───── GIVEN INFORMATION ─────
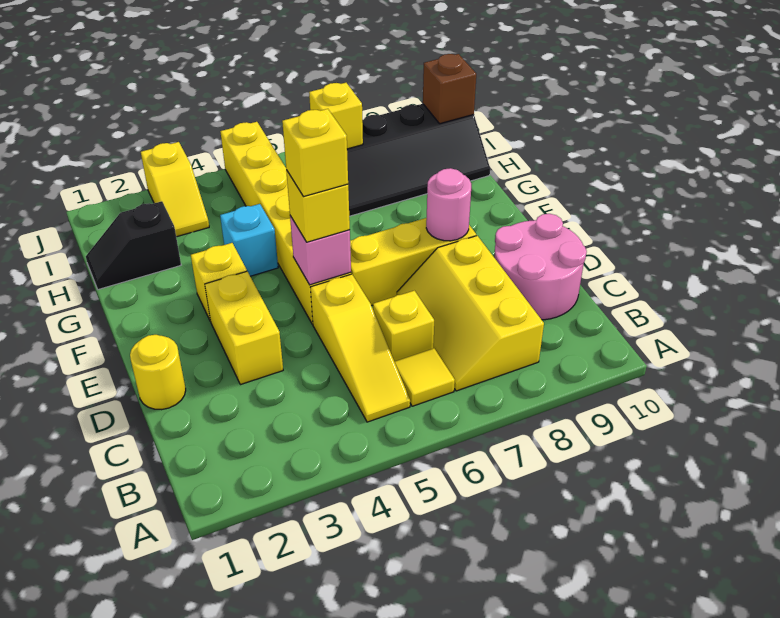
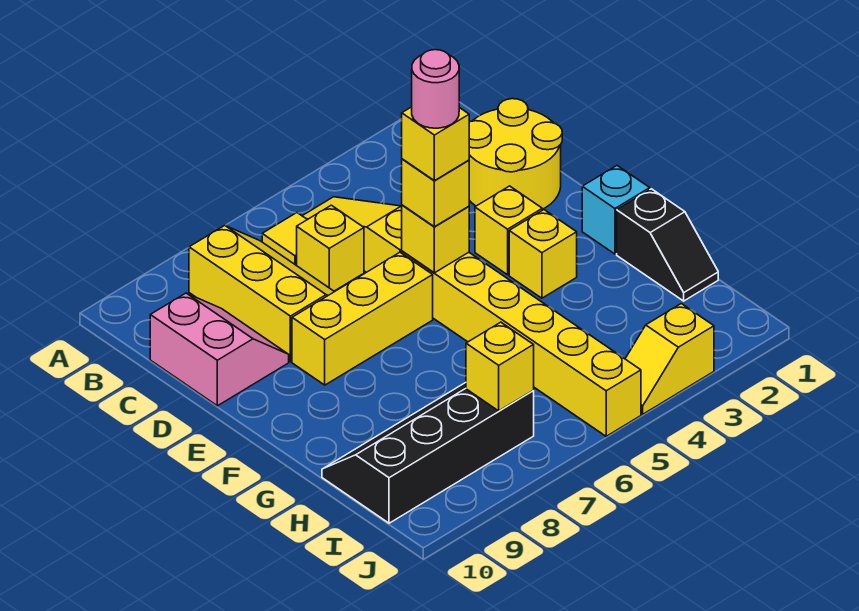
pink round brick C9:D10 level 1 -> pink slope C9:D10 level 1 top 10
yellow round brick D1 level 1 -> yellow round brick C1:D2 level 1
yellow brick D3:E3 level 1 -> yellow brick E3 level 1
pink brick E5 level 2 -> yellow brick E5 level 2
pink round brick E8 level 2 -> pink round brick E5 level 5
cyan brick G4 level 1 -> cyan brick F1 level 1
black slope H1:H2 level 1 top 2 -> black slope G1:H1 level 1 top G
yellow slope I3:J3 level 1 top J -> yellow slope J3:J4 level 1 top 3
brown brick I10 level 2 -> none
─────
Take the line containing "black slope H1:H2" as the first line and the last line of the data above as the final one. Write out these lines and all between them exactly.

## [COMPLETED TASK]
black slope H1:H2 level 1 top 2 -> black slope G1:H1 level 1 top G
yellow slope I3:J3 level 1 top J -> yellow slope J3:J4 level 1 top 3
brown brick I10 level 2 -> none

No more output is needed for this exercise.